** THE RECORDS **
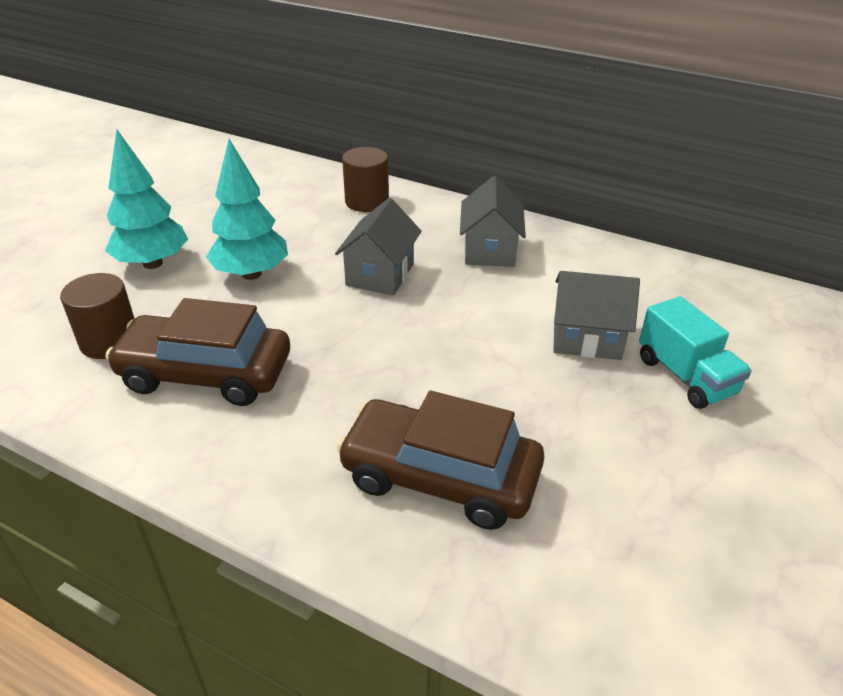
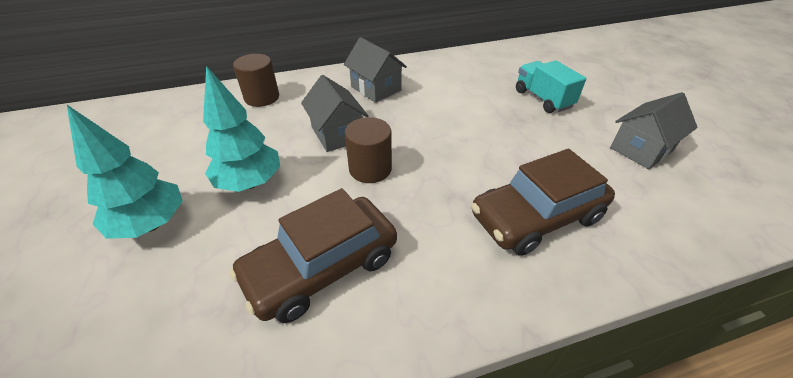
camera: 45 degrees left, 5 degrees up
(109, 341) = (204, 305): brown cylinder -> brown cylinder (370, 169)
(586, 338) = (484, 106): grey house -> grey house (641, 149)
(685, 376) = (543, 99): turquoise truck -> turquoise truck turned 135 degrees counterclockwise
...
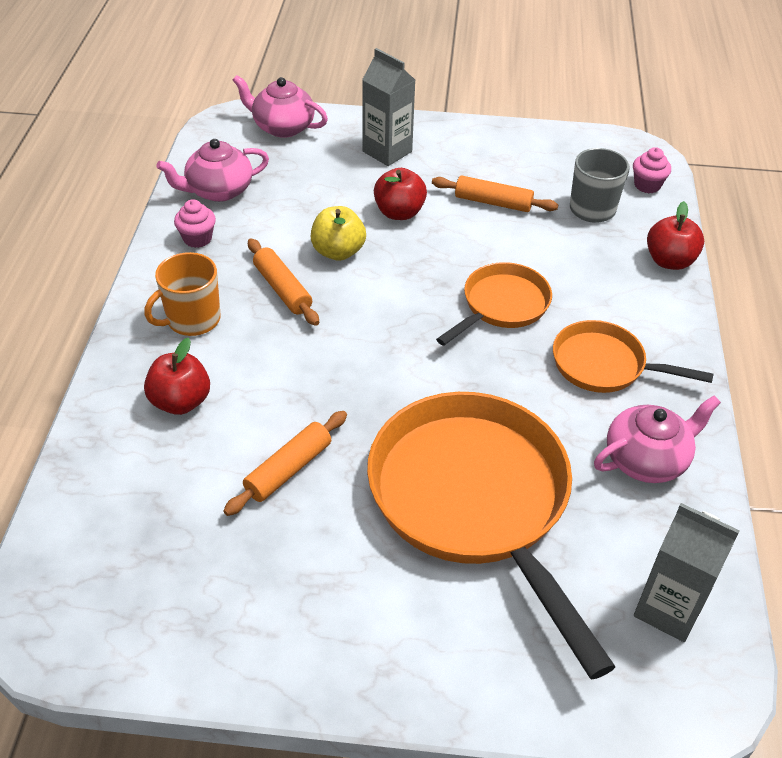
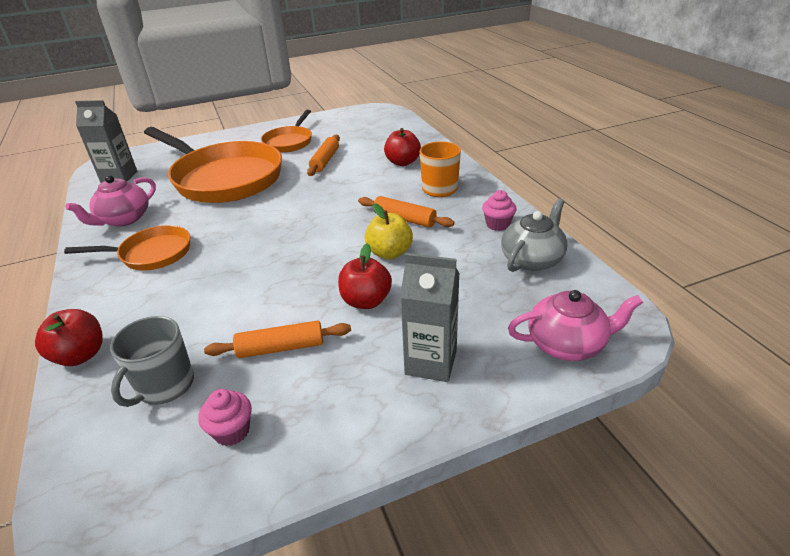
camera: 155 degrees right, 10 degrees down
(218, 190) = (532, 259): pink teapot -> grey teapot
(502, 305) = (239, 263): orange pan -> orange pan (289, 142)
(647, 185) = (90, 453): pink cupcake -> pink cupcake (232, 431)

** YOUR TASK **
Using the data above, reproduce exactly the lines from the line that contains "camera: 155 degrees right, 10 degrees down" through the line that contains "(647, 185) = (90, 453): pink", including both.

** OUTPUT FOR THIS EXERCISE **
camera: 155 degrees right, 10 degrees down
(218, 190) = (532, 259): pink teapot -> grey teapot
(502, 305) = (239, 263): orange pan -> orange pan (289, 142)
(647, 185) = (90, 453): pink cupcake -> pink cupcake (232, 431)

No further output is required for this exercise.